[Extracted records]
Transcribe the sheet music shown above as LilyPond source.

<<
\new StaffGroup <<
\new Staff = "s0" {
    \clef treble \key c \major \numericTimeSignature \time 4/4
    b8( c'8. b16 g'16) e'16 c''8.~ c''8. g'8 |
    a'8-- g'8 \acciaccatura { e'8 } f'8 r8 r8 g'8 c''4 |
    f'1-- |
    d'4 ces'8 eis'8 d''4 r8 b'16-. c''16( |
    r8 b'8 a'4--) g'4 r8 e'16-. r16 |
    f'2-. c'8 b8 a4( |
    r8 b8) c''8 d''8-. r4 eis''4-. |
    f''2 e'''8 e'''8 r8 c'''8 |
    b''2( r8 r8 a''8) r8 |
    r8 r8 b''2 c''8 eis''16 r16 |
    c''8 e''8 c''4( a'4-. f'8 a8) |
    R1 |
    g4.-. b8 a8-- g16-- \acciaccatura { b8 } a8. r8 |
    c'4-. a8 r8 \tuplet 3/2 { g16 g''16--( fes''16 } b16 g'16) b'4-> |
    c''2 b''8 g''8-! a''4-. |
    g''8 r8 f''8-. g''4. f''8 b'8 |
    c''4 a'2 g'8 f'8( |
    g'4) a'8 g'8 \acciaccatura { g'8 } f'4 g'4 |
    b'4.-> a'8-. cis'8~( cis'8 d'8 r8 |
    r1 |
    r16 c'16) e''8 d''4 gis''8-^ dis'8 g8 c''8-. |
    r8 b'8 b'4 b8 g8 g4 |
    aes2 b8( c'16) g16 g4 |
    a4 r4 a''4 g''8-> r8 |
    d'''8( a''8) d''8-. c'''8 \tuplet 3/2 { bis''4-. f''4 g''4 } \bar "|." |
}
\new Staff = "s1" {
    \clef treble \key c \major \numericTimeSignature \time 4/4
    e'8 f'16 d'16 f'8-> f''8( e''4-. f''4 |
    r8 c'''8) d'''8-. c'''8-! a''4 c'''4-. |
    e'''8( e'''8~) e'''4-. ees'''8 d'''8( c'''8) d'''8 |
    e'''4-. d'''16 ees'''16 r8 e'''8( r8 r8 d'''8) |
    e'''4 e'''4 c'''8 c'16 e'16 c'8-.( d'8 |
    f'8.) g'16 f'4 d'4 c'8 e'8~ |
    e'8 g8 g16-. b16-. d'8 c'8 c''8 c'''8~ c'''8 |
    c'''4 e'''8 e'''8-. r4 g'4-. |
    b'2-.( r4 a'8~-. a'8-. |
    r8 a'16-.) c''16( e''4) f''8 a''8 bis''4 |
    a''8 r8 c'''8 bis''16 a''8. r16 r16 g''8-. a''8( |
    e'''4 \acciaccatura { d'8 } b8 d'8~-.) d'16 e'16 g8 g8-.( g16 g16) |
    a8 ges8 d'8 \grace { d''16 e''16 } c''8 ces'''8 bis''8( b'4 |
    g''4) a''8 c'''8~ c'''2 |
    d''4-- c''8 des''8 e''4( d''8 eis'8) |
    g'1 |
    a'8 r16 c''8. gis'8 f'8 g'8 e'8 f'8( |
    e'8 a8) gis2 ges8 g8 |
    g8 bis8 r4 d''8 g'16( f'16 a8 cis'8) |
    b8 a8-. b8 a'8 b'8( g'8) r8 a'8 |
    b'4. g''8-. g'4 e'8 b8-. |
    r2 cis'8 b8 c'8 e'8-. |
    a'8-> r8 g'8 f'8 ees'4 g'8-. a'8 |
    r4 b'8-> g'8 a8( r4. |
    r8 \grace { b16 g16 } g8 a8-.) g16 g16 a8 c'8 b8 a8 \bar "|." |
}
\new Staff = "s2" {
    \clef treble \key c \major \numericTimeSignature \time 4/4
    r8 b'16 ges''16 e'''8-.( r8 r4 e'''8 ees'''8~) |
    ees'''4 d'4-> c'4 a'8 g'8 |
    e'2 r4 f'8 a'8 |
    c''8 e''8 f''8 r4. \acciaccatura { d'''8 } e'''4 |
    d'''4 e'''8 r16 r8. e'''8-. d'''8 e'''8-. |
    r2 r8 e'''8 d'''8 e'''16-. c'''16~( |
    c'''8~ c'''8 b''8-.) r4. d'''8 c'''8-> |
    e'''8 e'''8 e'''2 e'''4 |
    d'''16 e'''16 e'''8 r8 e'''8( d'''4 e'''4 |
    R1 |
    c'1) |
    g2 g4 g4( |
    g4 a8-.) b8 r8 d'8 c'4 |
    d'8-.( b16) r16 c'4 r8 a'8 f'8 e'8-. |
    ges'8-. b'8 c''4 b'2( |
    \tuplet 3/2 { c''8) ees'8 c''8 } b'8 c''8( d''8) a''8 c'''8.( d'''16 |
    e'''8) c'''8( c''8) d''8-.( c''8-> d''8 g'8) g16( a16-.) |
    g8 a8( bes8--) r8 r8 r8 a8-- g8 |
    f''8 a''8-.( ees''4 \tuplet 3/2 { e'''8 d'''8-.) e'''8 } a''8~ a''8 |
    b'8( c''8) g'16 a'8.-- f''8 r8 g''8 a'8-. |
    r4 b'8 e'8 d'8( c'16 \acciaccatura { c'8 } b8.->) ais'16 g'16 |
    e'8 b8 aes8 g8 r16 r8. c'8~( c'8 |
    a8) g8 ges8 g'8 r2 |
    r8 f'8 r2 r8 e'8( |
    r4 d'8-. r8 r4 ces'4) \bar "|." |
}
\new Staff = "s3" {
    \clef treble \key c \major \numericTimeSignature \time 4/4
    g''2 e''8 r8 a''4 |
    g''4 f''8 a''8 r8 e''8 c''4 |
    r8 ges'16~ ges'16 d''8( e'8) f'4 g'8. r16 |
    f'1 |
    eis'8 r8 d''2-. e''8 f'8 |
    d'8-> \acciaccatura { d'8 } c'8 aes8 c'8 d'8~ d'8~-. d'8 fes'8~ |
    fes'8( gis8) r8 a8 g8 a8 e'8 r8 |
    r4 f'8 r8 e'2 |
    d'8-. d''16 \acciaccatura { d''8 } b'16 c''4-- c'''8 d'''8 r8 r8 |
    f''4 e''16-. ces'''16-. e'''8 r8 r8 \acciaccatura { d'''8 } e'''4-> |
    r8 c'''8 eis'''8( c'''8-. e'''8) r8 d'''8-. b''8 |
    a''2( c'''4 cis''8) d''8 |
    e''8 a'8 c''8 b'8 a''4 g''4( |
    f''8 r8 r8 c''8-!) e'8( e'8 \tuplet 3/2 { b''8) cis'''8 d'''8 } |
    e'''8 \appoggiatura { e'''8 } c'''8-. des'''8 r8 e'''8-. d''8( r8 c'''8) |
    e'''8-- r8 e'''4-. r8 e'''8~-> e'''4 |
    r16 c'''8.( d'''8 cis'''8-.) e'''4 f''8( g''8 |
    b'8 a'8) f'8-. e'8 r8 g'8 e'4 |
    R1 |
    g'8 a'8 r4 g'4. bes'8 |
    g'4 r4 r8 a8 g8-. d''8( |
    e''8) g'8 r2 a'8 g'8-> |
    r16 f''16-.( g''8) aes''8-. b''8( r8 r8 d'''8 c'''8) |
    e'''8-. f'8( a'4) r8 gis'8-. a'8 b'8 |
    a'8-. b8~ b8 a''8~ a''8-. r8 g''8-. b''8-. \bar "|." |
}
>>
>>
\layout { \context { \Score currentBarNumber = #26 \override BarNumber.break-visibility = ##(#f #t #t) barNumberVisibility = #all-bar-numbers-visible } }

• _To be done_: Please return every line of the listing above that contains the string "grace".

• _Answer to this exercise_:
    a8 ges8 d'8 \grace { d''16 e''16 } c''8 ces'''8 bis''8( b'4 |
    r8 \grace { b16 g16 } g8 a8-.) g16 g16 a8 c'8 b8 a8 \bar "|." |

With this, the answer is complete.